● GOAL OF THE EXERCISE
Reproduce the material below word for word, line by line, but leave out the pictures.

● RECORDS PROVIDED

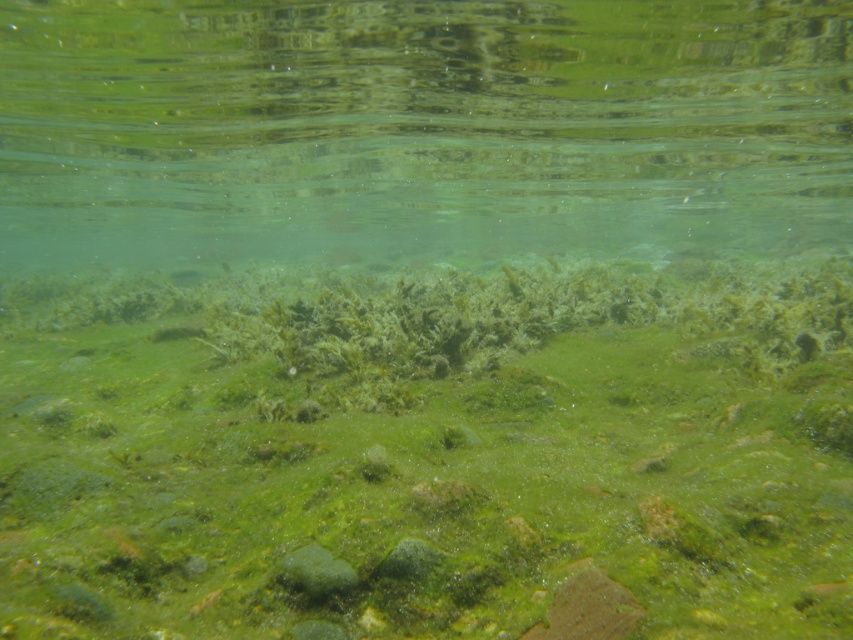
Can you confirm if green algae at center is shorter than green translucent water at center?

Yes, green algae at center is shorter than green translucent water at center.

Who is more forward, (486,486) or (659,150)?

Point (486,486)

Image resolution: width=853 pixels, height=640 pixels. I want to click on green algae at center, so click(427, 451).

● RESPONSE BOX
Can you confirm if green algae at center is shorter than green translucent water at center?

Yes, green algae at center is shorter than green translucent water at center.

Who is more forward, (486,486) or (659,150)?

Point (486,486)

Image resolution: width=853 pixels, height=640 pixels. I want to click on green algae at center, so click(427, 451).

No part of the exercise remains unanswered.